Aim:
Present each line of the records below as a numbered list, omitting blank lines and excluding the pictures.

Recorded data:
[Begin]

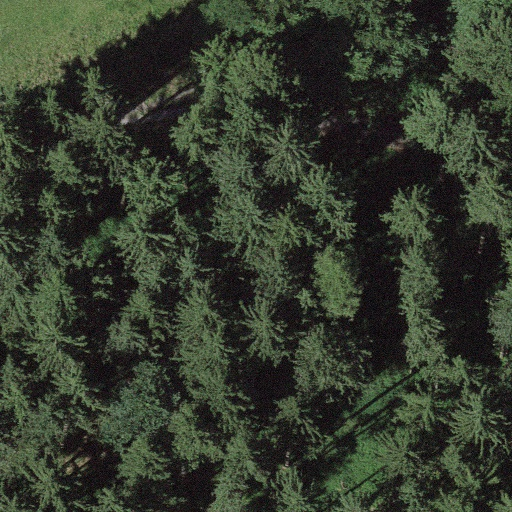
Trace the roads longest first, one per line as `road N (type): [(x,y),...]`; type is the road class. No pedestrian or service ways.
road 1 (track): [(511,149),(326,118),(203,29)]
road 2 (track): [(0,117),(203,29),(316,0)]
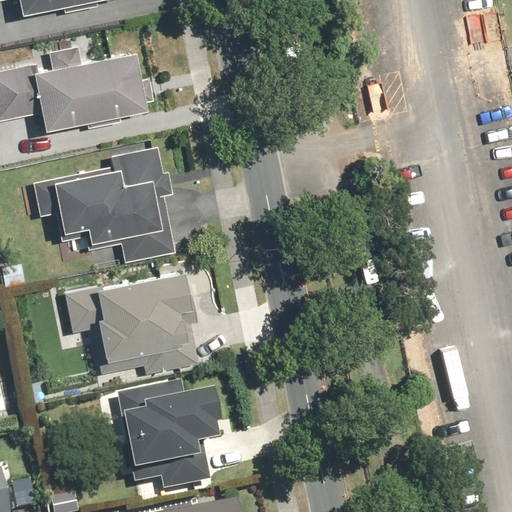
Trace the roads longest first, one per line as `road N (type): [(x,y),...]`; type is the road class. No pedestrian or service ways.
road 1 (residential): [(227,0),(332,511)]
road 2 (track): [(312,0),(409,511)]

[End]

Exercise result:
1. Trace the roads longest first, one per line as `road N (type): [(x,y),...]`; type is the road class. No pedestrian or service ways.
2. road 1 (track): [(511,149),(326,118),(203,29)]
3. road 2 (track): [(0,117),(203,29),(316,0)]
4. Trace the roads longest first, one per line as `road N (type): [(x,y),...]`; type is the road class. No pedestrian or service ways.
5. road 1 (residential): [(227,0),(332,511)]
6. road 2 (track): [(312,0),(409,511)]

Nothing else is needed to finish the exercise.